Output only this range of the data below: the line that contains "(424, 351) = (799, 670): purple" through the final line, both ends included, each retyped exactly.

■ **DATA SEGMENT**:
+-------+

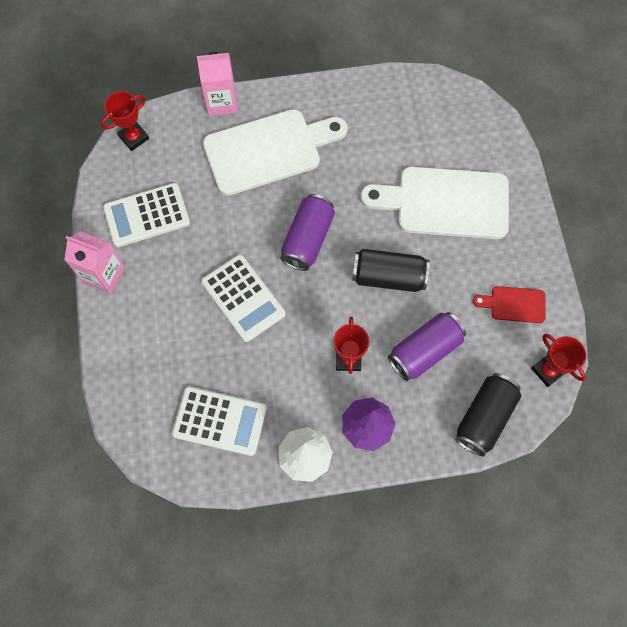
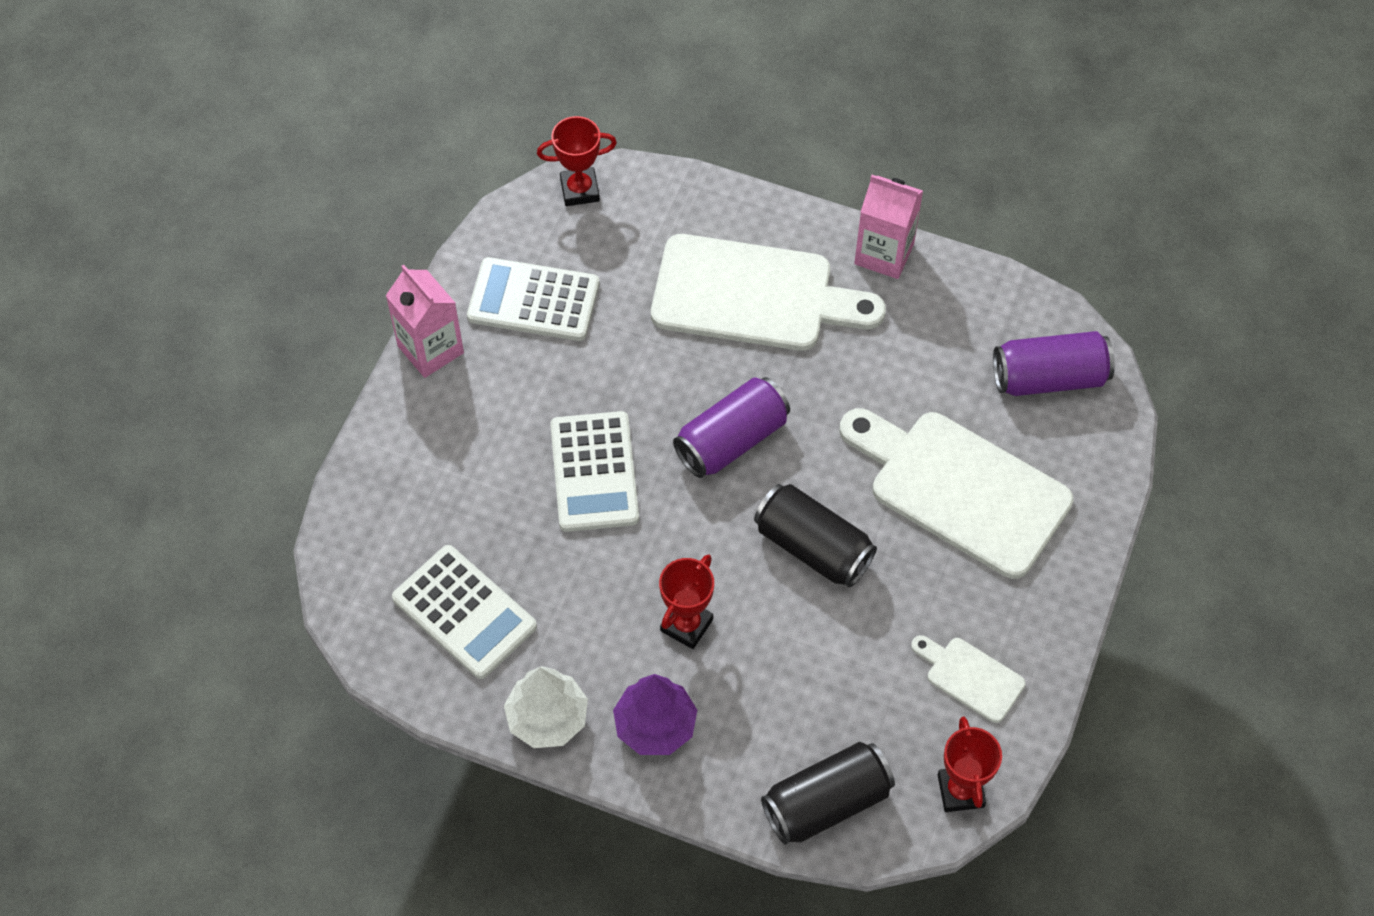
camera: 30 degrees right, 10 degrees down
(221, 102) = (729, 199): pink carton -> pink carton (884, 254)
(424, 351) = (799, 670): purple can -> purple can (1049, 378)
(514, 304) = (970, 677): red cutting board -> white cutting board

+-------+

■ **SOLUTION FOR THIS TASK**:
(424, 351) = (799, 670): purple can -> purple can (1049, 378)
(514, 304) = (970, 677): red cutting board -> white cutting board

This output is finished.